[Scene comparison data]
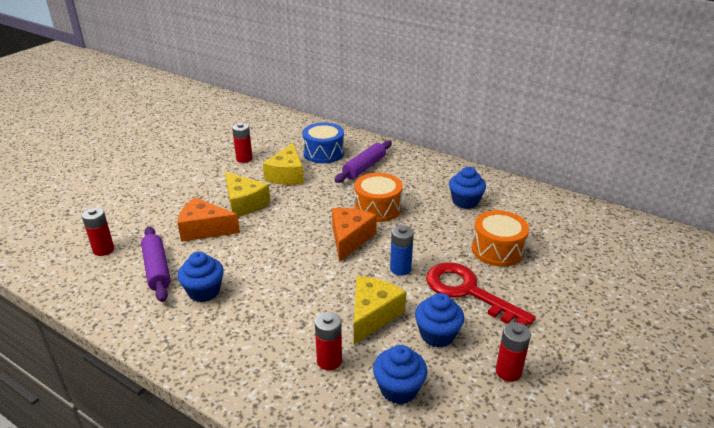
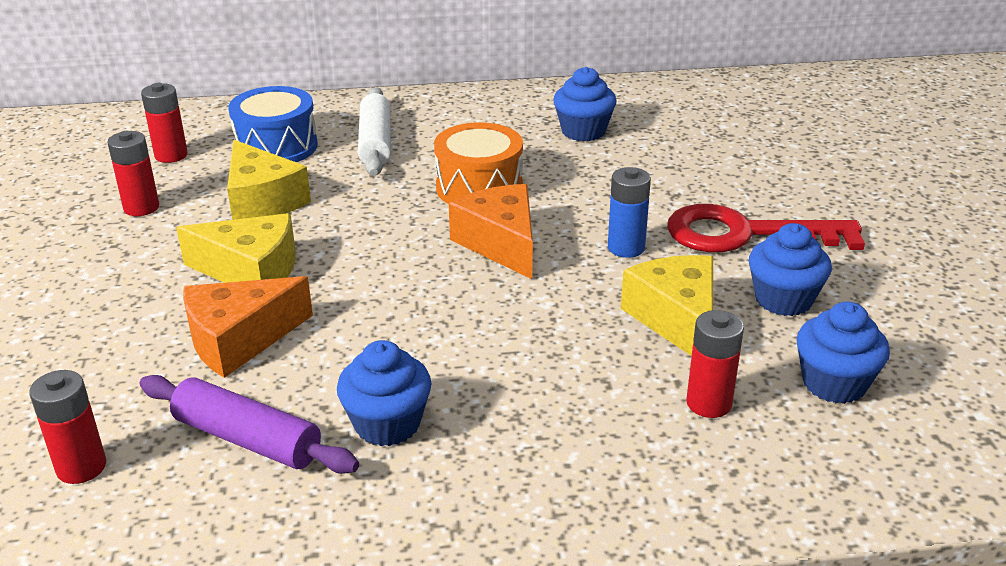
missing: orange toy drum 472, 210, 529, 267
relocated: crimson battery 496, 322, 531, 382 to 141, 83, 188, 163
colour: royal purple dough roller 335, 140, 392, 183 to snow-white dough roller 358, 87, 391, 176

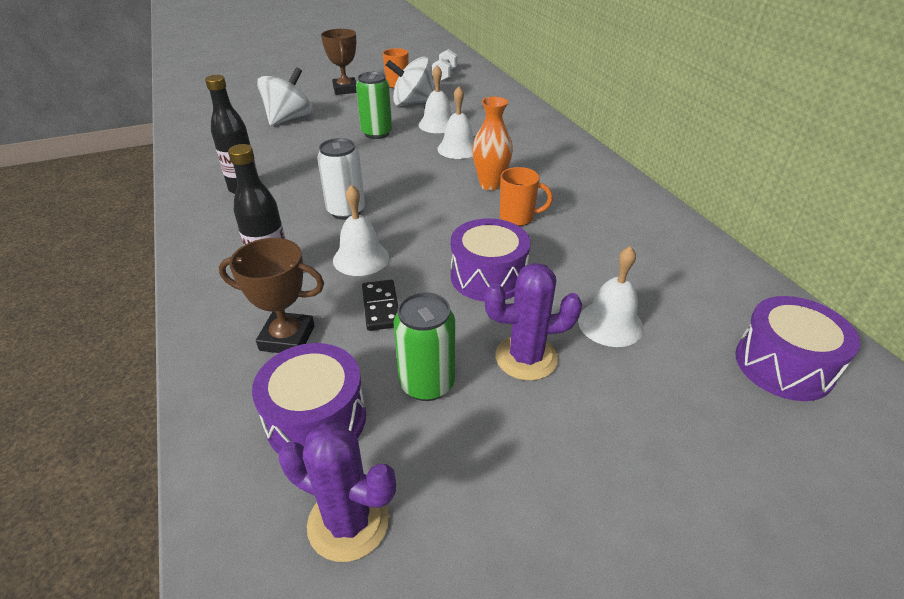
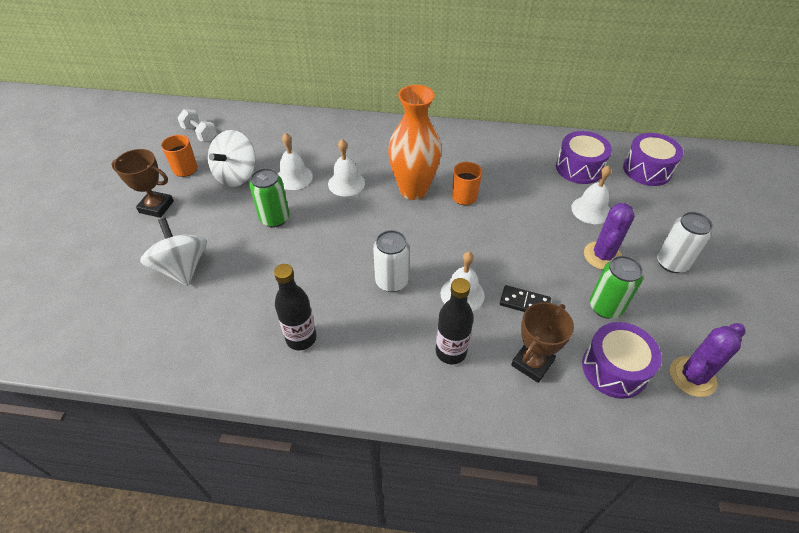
appeared: snow-white can 657, 212, 713, 273
relocated: royal purple toy drum 451, 218, 530, 301 to 556, 131, 612, 184
size: orange vase 472, 97, 513, 190 = 388, 85, 442, 200 x1.61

• _WORK ORDER_:
Reproduce word for word the lines running from the line with "relocated: crimson battery" through the end of the data, both included, and nothing else; leave out the pictures.

• _YOUR RESPONSE_:
relocated: crimson battery 496, 322, 531, 382 to 141, 83, 188, 163
colour: royal purple dough roller 335, 140, 392, 183 to snow-white dough roller 358, 87, 391, 176

appeared: snow-white can 657, 212, 713, 273
relocated: royal purple toy drum 451, 218, 530, 301 to 556, 131, 612, 184
size: orange vase 472, 97, 513, 190 = 388, 85, 442, 200 x1.61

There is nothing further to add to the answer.